** GOAL **
Copy the items below word for word, starting with the line that has "green arrow: moved 2 px right" and stopping after the line that has "red star: rotated 16 degrees counterclockwise". Leave the pictures out of your copy.

** DATA FOR PROCESSING **
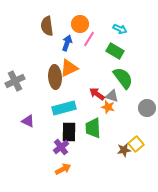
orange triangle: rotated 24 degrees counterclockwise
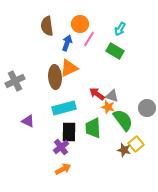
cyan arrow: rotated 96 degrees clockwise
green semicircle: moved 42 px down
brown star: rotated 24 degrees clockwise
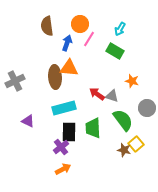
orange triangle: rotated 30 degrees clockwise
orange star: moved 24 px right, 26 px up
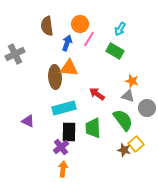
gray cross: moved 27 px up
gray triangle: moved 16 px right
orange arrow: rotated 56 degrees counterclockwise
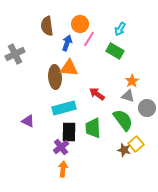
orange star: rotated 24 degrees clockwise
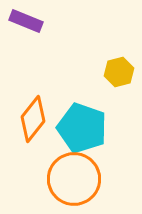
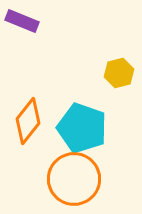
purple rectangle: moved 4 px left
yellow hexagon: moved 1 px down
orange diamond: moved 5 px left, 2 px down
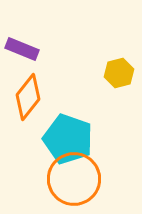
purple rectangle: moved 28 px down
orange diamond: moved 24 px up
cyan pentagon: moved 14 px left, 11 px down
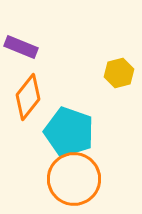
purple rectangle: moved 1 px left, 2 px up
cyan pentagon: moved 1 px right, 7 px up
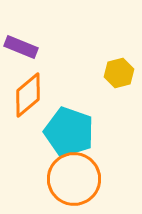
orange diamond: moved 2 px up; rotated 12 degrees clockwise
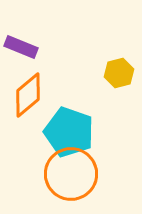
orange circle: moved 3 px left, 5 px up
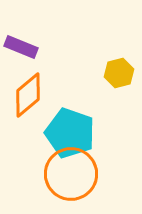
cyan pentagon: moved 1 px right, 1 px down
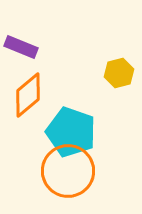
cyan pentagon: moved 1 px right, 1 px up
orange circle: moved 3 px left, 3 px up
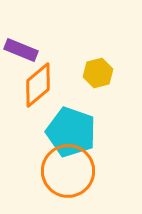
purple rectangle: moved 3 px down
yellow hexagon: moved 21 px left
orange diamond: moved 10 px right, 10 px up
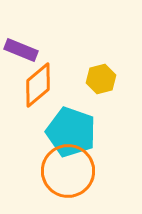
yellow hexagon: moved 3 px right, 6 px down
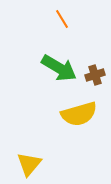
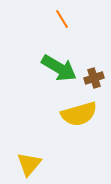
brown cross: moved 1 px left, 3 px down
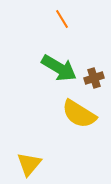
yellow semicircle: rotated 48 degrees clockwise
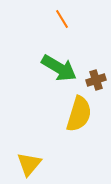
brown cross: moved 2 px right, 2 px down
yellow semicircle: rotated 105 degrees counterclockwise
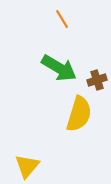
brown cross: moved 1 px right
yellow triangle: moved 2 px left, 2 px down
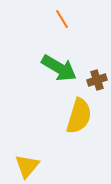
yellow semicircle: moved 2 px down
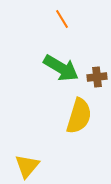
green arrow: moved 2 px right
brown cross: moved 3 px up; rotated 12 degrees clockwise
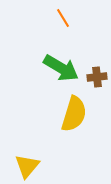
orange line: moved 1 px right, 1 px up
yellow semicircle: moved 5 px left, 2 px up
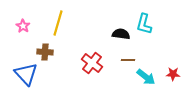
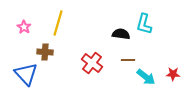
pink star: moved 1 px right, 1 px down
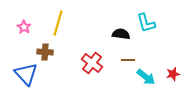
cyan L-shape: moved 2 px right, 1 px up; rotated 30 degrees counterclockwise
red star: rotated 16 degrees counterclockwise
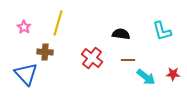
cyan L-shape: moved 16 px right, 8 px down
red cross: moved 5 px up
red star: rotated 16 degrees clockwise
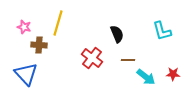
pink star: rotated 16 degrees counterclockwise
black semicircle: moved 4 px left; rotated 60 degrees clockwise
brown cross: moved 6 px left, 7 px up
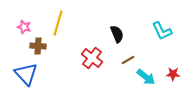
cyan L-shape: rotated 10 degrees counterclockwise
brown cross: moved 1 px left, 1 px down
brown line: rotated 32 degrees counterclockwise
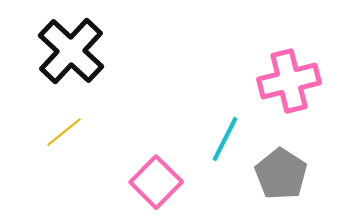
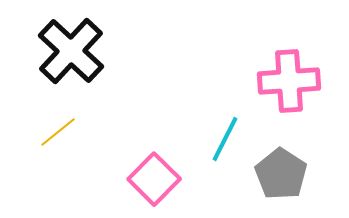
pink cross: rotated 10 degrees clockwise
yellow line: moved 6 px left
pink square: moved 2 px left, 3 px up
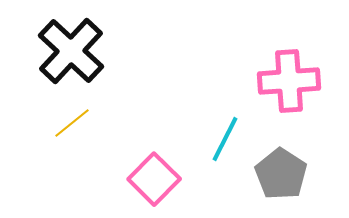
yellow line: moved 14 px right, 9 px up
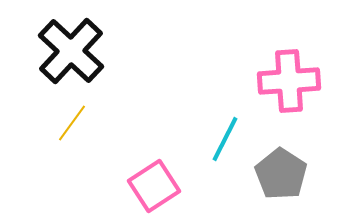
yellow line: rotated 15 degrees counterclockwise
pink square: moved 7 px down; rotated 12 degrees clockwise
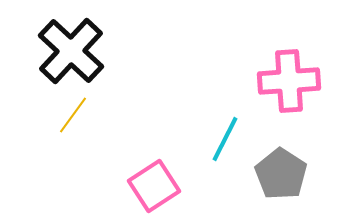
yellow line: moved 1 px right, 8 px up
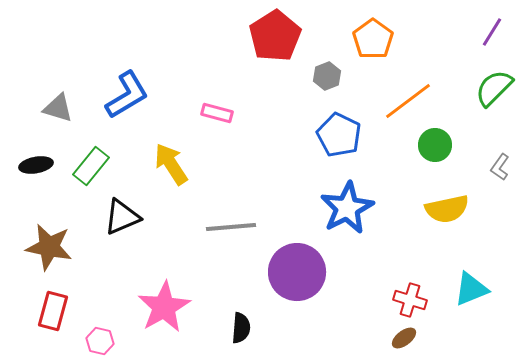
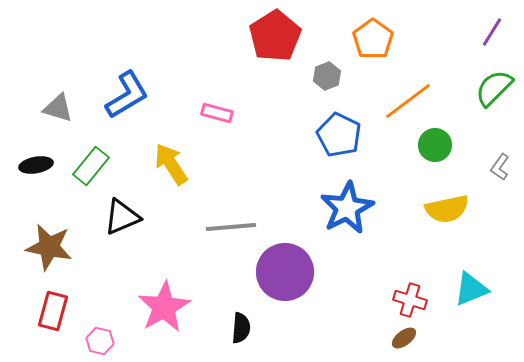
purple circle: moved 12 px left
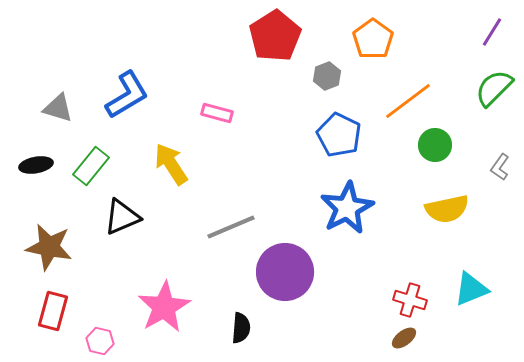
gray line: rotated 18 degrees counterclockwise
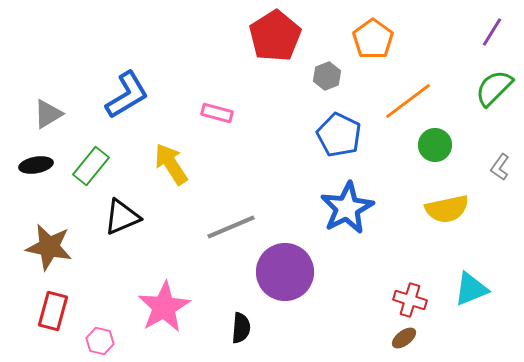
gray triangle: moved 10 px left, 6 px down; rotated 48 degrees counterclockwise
...
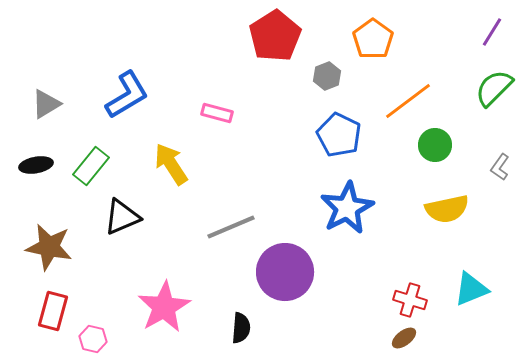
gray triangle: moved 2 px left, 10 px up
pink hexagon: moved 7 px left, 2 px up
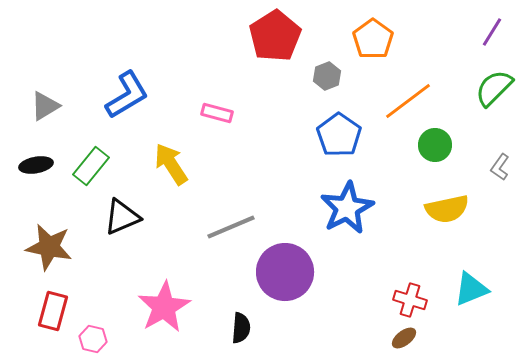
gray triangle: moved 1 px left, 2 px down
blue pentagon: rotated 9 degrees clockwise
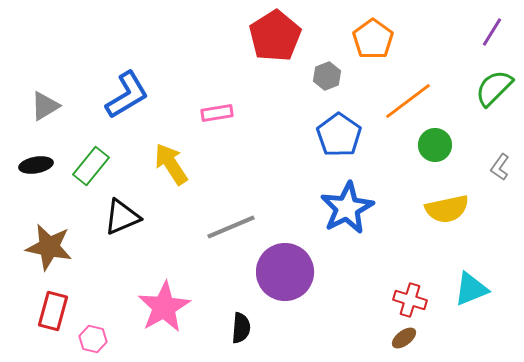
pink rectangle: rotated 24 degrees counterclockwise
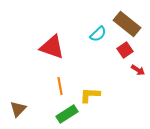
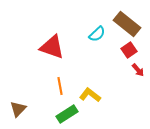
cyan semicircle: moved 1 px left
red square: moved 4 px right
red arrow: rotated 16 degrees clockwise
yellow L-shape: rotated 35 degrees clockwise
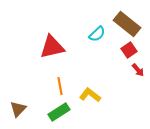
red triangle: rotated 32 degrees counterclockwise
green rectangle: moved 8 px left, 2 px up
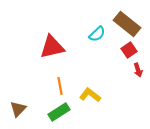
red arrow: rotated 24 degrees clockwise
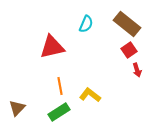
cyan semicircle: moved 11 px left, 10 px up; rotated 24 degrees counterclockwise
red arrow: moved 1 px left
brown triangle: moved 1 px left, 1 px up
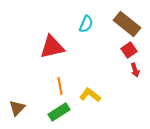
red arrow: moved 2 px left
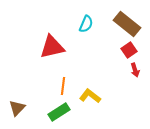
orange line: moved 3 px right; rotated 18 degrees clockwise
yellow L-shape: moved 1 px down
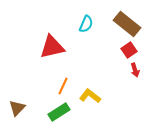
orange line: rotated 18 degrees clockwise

** SOLUTION FOR THIS EXERCISE **
green arrow: moved 2 px right
brown cross: moved 3 px up; rotated 12 degrees clockwise
orange line: moved 1 px right, 1 px up
yellow semicircle: moved 5 px left, 2 px up
pink star: moved 1 px right, 1 px down
cyan L-shape: moved 2 px right, 1 px up; rotated 30 degrees counterclockwise
red star: rotated 16 degrees counterclockwise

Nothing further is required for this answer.